**Exercise**
For this exercise, write out exactly the lines of the material from the one containing "orange brick F5:F7" through the end, both ends included, and nothing more.

**Data**
┌──

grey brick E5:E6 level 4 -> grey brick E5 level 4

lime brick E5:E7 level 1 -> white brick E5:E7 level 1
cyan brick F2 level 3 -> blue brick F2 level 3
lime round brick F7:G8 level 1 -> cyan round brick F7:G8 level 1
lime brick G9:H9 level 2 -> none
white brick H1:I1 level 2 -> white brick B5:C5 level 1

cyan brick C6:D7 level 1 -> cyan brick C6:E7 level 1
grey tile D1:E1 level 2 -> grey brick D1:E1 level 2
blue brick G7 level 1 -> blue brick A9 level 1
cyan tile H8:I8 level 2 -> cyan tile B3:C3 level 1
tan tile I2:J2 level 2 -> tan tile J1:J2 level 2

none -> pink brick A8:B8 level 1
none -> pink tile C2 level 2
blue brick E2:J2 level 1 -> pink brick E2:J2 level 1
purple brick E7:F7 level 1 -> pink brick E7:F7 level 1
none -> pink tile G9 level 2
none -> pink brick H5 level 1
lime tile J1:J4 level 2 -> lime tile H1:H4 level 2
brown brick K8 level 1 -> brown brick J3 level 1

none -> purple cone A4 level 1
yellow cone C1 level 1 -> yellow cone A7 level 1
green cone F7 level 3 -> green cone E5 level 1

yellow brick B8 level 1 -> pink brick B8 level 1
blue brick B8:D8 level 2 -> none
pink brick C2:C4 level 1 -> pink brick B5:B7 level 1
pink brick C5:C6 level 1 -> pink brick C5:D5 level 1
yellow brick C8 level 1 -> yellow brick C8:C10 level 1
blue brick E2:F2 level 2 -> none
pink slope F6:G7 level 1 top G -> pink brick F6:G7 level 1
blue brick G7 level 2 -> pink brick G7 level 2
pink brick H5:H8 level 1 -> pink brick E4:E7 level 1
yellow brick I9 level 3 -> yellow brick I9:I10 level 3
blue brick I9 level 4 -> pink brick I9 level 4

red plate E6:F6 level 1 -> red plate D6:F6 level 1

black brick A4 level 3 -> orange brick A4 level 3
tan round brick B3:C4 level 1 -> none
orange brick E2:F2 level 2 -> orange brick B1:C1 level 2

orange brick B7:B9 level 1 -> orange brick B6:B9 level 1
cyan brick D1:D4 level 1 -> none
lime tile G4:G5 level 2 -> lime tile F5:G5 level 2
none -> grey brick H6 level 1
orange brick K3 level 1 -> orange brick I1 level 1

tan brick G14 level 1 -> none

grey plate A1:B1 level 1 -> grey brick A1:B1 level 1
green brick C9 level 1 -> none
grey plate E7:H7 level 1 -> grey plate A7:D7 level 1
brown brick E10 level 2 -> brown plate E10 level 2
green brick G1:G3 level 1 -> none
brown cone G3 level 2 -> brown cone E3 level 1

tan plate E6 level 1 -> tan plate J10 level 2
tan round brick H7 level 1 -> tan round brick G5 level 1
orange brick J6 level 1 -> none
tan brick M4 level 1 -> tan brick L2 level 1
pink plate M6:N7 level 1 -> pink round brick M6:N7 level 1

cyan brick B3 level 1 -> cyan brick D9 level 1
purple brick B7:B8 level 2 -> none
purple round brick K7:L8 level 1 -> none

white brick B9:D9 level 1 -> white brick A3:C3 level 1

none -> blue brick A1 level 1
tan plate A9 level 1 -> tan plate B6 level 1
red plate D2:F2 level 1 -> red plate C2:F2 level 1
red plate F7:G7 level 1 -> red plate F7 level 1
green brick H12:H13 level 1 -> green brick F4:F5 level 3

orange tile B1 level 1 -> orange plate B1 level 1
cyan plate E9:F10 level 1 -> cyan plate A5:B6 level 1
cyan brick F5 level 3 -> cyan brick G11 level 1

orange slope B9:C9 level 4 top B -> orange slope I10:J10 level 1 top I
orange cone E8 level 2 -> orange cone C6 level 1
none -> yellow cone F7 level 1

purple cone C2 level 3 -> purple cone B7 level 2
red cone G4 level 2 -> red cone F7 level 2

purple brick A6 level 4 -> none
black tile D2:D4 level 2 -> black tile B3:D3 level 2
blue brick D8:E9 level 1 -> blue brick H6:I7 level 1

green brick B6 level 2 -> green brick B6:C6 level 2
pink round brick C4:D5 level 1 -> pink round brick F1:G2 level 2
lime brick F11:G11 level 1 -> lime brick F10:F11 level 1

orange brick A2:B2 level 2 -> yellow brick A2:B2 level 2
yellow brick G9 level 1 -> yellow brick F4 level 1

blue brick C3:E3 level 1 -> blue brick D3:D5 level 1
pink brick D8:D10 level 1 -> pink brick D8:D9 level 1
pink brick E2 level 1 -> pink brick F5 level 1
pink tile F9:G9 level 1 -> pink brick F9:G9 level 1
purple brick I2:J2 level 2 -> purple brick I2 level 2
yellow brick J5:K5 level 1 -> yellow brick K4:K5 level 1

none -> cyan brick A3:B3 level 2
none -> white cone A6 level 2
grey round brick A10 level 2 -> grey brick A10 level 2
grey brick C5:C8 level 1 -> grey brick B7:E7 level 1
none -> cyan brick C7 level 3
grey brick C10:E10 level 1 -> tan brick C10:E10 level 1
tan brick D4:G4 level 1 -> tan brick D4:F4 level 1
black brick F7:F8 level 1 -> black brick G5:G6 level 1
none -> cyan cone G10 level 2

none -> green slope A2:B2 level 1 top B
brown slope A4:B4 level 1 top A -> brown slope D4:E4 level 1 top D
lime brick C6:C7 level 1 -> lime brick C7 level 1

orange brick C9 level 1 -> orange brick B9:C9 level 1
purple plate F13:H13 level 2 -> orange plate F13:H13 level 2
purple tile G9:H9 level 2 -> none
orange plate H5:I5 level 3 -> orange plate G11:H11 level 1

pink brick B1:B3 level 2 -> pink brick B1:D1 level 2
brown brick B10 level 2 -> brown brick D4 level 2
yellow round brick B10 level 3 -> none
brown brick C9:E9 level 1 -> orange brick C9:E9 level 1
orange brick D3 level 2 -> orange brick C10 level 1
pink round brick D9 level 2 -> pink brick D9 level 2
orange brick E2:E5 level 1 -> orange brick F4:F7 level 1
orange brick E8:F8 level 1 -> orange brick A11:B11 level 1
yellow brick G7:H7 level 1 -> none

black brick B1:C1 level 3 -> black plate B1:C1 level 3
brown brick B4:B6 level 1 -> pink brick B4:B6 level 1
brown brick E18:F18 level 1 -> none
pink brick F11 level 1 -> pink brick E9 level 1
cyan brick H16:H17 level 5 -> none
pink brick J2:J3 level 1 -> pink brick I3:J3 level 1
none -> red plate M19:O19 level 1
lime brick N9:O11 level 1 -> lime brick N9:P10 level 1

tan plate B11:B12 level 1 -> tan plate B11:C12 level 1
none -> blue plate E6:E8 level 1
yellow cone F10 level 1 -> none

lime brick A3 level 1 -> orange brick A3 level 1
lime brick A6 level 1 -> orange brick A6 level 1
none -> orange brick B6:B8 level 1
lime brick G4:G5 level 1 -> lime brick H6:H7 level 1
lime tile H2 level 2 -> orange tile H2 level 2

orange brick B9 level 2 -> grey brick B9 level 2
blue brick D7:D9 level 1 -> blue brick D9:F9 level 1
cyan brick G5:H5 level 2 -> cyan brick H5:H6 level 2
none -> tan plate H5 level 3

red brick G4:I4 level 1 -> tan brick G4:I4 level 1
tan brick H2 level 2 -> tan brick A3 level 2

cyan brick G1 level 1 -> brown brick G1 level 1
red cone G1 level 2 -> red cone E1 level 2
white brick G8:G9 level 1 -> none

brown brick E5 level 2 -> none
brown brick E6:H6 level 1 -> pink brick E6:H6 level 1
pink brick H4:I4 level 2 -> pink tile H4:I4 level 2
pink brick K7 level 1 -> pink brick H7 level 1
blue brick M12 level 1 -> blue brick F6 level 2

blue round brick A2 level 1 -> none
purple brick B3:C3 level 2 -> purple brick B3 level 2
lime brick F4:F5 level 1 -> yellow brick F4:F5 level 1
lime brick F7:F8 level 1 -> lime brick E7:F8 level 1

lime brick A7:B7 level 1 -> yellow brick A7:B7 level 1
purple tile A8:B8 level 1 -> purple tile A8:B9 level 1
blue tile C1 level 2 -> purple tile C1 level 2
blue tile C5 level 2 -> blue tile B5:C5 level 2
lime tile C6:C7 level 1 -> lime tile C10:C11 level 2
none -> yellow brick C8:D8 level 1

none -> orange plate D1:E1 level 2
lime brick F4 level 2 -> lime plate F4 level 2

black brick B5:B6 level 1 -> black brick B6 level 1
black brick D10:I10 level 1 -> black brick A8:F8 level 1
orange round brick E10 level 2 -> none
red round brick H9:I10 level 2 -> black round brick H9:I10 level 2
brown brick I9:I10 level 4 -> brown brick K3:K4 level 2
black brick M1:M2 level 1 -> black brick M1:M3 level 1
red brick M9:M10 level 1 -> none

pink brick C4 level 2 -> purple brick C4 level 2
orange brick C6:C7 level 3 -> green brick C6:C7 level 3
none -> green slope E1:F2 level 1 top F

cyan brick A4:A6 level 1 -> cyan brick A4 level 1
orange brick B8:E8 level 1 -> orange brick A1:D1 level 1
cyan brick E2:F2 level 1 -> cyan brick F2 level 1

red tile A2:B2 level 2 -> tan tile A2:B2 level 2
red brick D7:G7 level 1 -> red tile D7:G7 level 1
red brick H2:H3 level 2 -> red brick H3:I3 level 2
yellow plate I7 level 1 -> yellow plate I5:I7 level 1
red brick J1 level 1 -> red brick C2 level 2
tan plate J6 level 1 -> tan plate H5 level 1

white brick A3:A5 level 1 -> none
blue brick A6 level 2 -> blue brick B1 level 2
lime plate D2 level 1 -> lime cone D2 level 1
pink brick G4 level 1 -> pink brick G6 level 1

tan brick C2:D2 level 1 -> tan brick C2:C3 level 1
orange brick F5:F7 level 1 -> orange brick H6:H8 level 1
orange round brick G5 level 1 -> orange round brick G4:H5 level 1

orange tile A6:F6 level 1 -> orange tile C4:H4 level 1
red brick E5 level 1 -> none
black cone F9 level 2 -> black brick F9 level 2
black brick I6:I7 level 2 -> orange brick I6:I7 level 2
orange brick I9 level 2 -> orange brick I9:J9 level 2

└──

**Output for this exercise**
orange brick F5:F7 level 1 -> orange brick H6:H8 level 1
orange round brick G5 level 1 -> orange round brick G4:H5 level 1

orange tile A6:F6 level 1 -> orange tile C4:H4 level 1
red brick E5 level 1 -> none
black cone F9 level 2 -> black brick F9 level 2
black brick I6:I7 level 2 -> orange brick I6:I7 level 2
orange brick I9 level 2 -> orange brick I9:J9 level 2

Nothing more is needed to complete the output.